Given request »
Extract every line about movement or rotation from the records below, copying each one word for word and in its original order. Leave out the picture lines.

Source records »

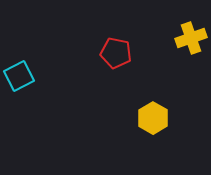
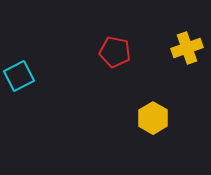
yellow cross: moved 4 px left, 10 px down
red pentagon: moved 1 px left, 1 px up
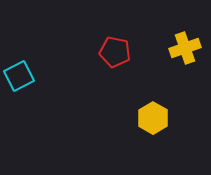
yellow cross: moved 2 px left
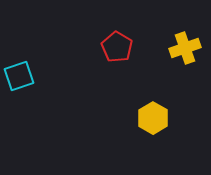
red pentagon: moved 2 px right, 5 px up; rotated 20 degrees clockwise
cyan square: rotated 8 degrees clockwise
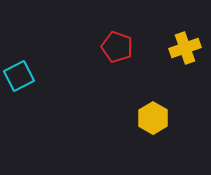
red pentagon: rotated 12 degrees counterclockwise
cyan square: rotated 8 degrees counterclockwise
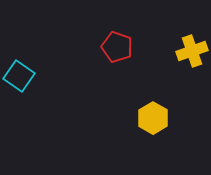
yellow cross: moved 7 px right, 3 px down
cyan square: rotated 28 degrees counterclockwise
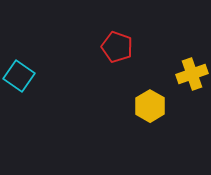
yellow cross: moved 23 px down
yellow hexagon: moved 3 px left, 12 px up
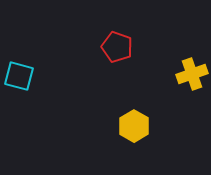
cyan square: rotated 20 degrees counterclockwise
yellow hexagon: moved 16 px left, 20 px down
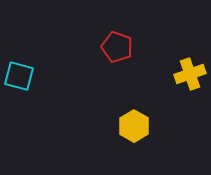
yellow cross: moved 2 px left
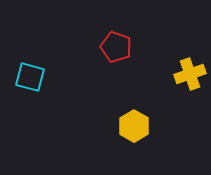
red pentagon: moved 1 px left
cyan square: moved 11 px right, 1 px down
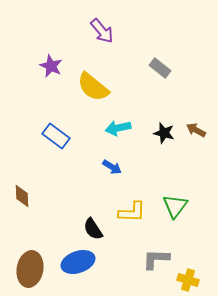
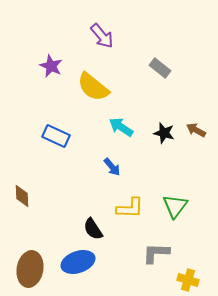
purple arrow: moved 5 px down
cyan arrow: moved 3 px right, 1 px up; rotated 45 degrees clockwise
blue rectangle: rotated 12 degrees counterclockwise
blue arrow: rotated 18 degrees clockwise
yellow L-shape: moved 2 px left, 4 px up
gray L-shape: moved 6 px up
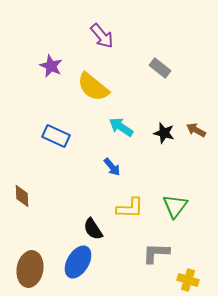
blue ellipse: rotated 40 degrees counterclockwise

Response »
yellow cross: moved 4 px left, 10 px down
red pentagon: moved 1 px left, 1 px up
yellow cross: moved 2 px left
red pentagon: moved 2 px right, 5 px up; rotated 20 degrees clockwise
cyan square: rotated 8 degrees clockwise
red pentagon: rotated 12 degrees counterclockwise
cyan square: rotated 8 degrees counterclockwise
yellow cross: moved 7 px right, 3 px down
cyan square: rotated 28 degrees counterclockwise
yellow cross: moved 23 px down
yellow hexagon: moved 3 px left, 12 px up
cyan square: rotated 20 degrees counterclockwise
yellow hexagon: moved 16 px left, 20 px down
yellow cross: moved 2 px left
red pentagon: moved 1 px left
cyan square: moved 11 px right, 1 px down
purple arrow: moved 5 px down
cyan arrow: moved 3 px right, 1 px up; rotated 45 degrees clockwise
blue rectangle: rotated 12 degrees counterclockwise
blue arrow: rotated 18 degrees clockwise
yellow L-shape: moved 2 px left, 4 px up
gray L-shape: moved 6 px up
blue ellipse: rotated 40 degrees counterclockwise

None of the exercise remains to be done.